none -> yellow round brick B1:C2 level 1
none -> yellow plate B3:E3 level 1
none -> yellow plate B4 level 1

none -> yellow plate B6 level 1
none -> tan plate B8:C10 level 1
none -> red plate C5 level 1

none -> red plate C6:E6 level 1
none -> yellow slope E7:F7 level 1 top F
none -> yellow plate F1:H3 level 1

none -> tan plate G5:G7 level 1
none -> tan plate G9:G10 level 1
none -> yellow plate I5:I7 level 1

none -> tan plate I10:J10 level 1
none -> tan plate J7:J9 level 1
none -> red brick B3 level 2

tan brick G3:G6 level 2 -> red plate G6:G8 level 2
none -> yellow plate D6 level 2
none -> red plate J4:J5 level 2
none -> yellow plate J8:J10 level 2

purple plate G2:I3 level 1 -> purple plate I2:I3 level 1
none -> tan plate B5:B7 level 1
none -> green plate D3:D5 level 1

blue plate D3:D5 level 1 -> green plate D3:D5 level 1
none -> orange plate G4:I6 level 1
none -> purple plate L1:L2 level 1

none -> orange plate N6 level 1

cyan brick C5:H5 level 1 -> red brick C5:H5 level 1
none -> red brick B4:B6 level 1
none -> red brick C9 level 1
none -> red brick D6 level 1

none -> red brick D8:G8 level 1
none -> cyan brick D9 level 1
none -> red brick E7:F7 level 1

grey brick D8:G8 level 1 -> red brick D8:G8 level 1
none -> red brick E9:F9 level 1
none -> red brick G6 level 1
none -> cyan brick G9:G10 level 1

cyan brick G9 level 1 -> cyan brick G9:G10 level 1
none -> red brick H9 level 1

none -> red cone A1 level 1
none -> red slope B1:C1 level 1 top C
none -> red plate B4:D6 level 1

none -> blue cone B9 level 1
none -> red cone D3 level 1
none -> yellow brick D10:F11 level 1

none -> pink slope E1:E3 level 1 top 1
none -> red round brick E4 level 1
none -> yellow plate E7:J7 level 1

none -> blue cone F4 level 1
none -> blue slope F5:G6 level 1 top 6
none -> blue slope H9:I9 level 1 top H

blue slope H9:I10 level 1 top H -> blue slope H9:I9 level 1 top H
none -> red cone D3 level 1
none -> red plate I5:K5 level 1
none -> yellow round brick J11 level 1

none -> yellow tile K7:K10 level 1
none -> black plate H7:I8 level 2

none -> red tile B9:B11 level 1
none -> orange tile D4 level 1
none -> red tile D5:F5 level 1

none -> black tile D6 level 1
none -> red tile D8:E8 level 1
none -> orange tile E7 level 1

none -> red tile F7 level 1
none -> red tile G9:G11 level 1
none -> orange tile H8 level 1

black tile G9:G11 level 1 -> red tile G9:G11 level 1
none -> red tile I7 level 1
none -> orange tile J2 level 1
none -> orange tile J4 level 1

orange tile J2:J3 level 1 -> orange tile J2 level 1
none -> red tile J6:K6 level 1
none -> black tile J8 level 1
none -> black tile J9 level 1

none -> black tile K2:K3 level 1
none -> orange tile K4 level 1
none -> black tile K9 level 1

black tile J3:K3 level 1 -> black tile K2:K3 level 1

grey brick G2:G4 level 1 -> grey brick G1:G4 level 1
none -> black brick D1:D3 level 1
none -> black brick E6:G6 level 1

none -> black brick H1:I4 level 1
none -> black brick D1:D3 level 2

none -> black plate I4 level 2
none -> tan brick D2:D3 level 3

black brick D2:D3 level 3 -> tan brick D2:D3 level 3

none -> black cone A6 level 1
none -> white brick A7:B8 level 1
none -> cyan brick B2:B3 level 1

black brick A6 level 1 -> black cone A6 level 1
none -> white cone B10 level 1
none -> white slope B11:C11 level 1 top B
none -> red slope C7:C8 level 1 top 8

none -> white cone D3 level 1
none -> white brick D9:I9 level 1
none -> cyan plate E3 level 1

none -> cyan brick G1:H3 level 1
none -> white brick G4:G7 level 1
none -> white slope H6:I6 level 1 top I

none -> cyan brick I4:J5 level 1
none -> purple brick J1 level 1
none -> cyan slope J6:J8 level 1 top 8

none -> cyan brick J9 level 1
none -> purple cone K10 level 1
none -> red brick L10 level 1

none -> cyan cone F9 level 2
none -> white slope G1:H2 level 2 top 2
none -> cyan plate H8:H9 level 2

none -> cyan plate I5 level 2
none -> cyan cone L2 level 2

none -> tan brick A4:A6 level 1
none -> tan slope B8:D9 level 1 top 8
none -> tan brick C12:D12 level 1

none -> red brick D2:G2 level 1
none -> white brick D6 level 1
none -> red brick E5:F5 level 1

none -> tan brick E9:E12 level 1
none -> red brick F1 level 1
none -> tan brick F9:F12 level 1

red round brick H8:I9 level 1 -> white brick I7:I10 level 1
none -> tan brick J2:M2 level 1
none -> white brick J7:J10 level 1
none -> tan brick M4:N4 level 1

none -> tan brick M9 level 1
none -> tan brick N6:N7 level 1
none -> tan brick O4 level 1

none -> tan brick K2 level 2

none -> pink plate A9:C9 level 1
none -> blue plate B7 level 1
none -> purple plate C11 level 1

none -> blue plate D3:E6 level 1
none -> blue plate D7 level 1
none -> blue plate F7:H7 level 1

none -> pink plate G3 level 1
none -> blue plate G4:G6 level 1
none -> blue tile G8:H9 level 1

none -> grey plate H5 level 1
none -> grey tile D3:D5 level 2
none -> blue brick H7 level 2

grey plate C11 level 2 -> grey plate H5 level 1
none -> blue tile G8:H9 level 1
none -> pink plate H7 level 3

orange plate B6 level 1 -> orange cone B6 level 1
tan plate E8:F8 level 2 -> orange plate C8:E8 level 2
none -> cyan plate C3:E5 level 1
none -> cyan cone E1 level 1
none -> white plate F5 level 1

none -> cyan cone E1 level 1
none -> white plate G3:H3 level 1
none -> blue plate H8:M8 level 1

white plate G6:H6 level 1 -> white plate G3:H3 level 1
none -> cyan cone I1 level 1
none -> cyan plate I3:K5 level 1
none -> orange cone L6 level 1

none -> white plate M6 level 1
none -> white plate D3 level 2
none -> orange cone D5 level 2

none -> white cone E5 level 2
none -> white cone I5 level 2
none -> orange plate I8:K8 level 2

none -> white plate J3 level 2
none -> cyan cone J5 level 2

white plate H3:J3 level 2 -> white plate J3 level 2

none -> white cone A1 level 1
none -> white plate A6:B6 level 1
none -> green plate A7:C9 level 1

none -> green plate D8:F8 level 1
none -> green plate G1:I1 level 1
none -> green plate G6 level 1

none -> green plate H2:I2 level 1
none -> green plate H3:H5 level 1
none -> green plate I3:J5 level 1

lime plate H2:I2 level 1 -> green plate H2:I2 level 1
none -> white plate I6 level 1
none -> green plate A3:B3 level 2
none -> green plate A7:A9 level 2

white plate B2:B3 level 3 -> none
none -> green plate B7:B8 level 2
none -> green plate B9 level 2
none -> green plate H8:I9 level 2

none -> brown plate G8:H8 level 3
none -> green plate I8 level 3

● Requirement
Would you filter the entries above and keep each line that has the word "slope"?

● Result
none -> yellow slope E7:F7 level 1 top F
none -> red slope B1:C1 level 1 top C
none -> pink slope E1:E3 level 1 top 1
none -> blue slope F5:G6 level 1 top 6
none -> blue slope H9:I9 level 1 top H
blue slope H9:I10 level 1 top H -> blue slope H9:I9 level 1 top H
none -> white slope B11:C11 level 1 top B
none -> red slope C7:C8 level 1 top 8
none -> white slope H6:I6 level 1 top I
none -> cyan slope J6:J8 level 1 top 8
none -> white slope G1:H2 level 2 top 2
none -> tan slope B8:D9 level 1 top 8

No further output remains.